Required action:
From the entries below, copy out all lines holding "yellow".

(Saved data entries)
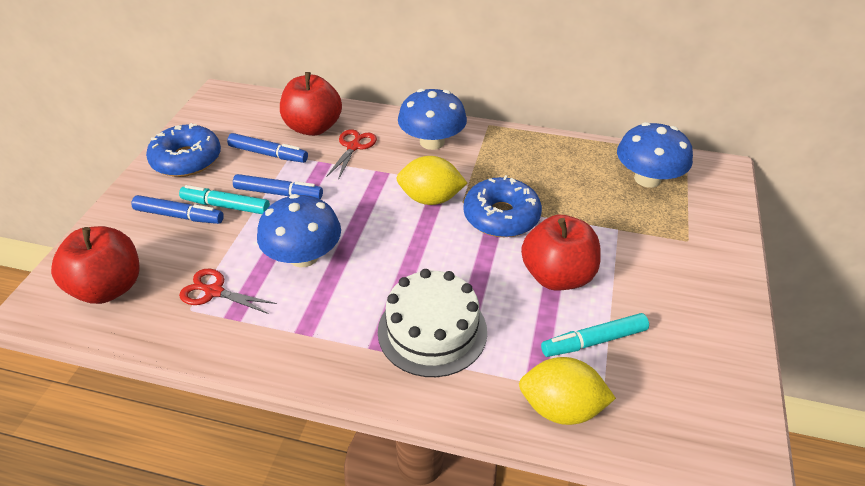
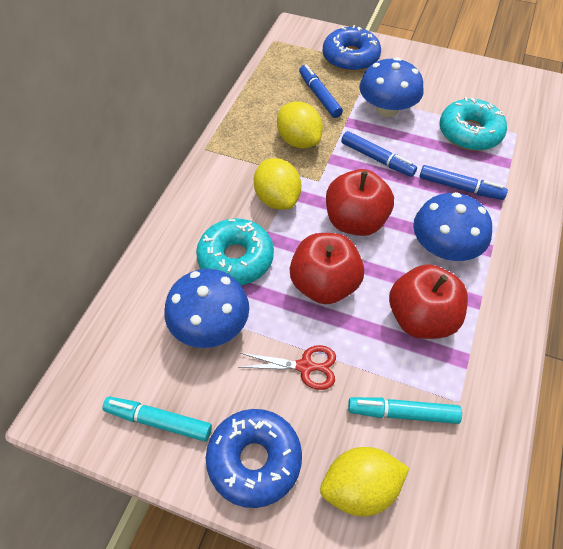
red scissors: 2 -> 1
turquoise donut: 0 -> 2
white cake: 1 -> 0
yellow lemon: 2 -> 3

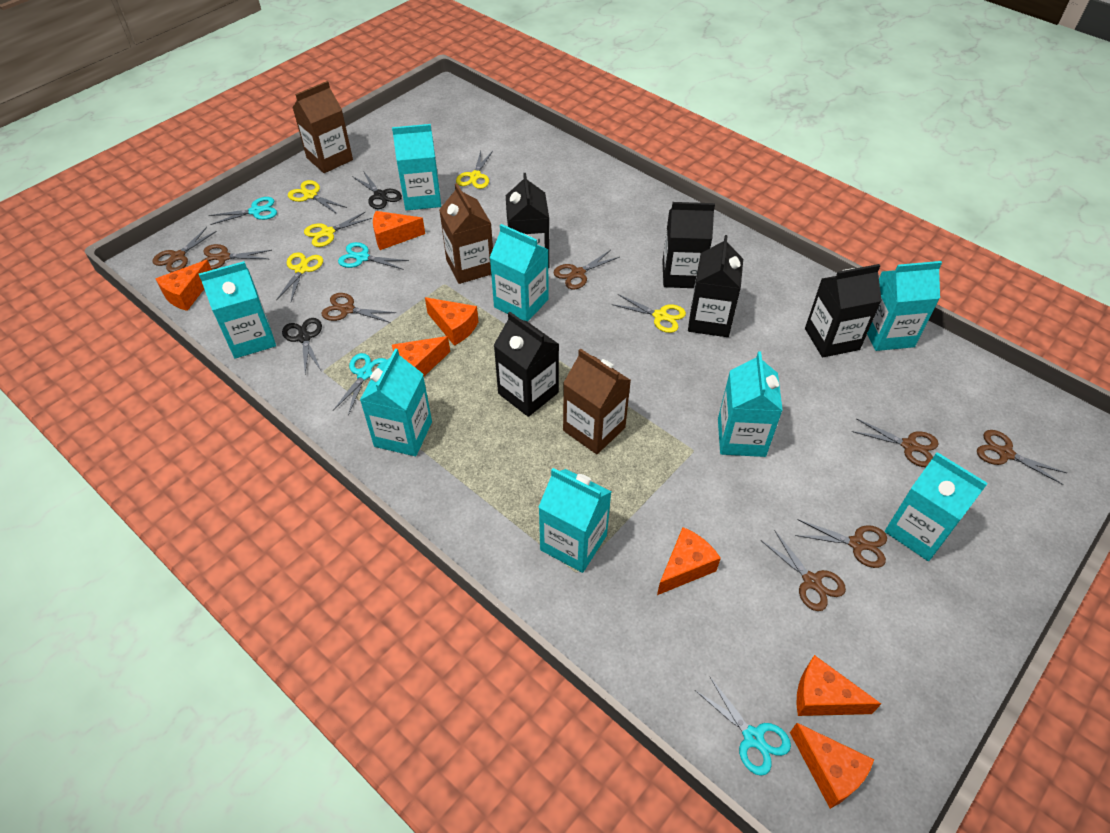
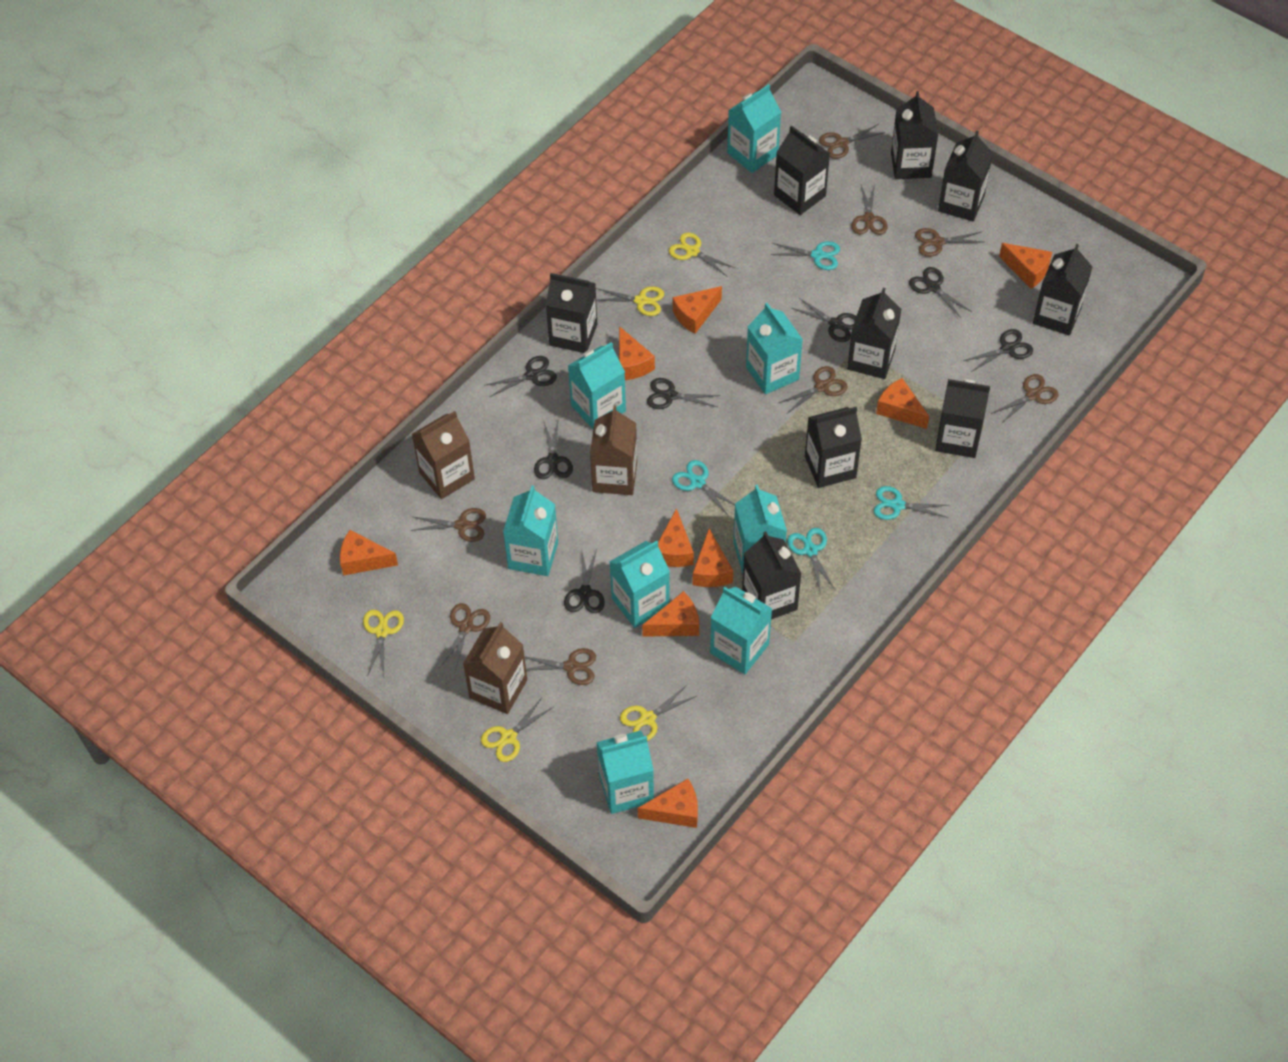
black carton: 5 -> 9
black scissors: 2 -> 7
orange cheese: 7 -> 9

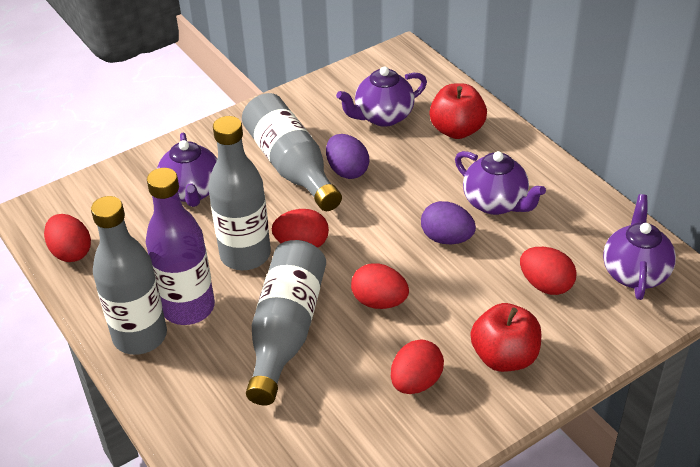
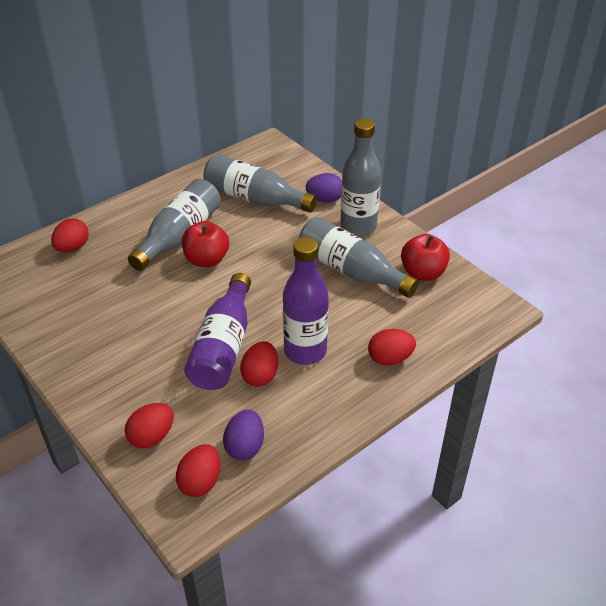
purple bottle: 1 -> 2
purple teapot: 4 -> 0

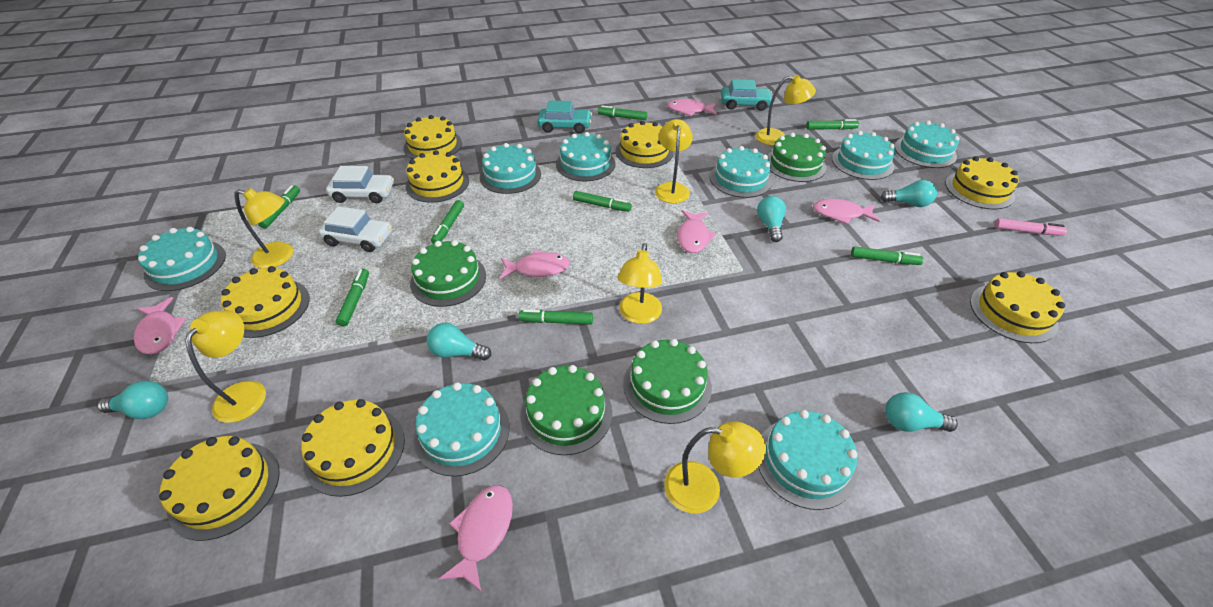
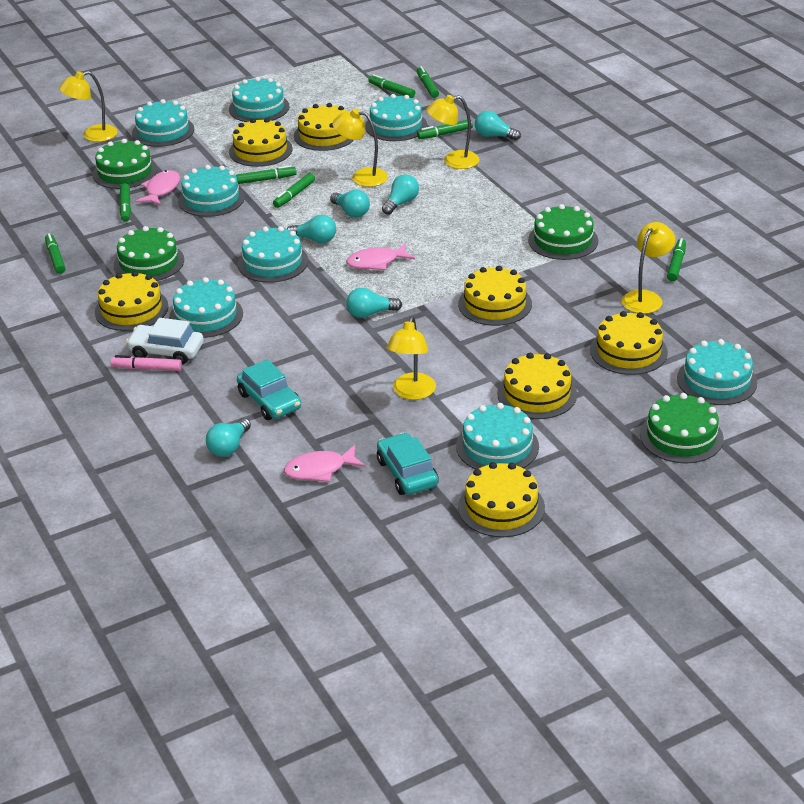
pink fish: 6 -> 3
turquoise light bulb: 5 -> 6
white car: 2 -> 1
yellow cake: 8 -> 7
yellow lamp: 6 -> 5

Answer space:
yellow lemon: 2 -> 3
yellow cake: 8 -> 7
yellow lamp: 6 -> 5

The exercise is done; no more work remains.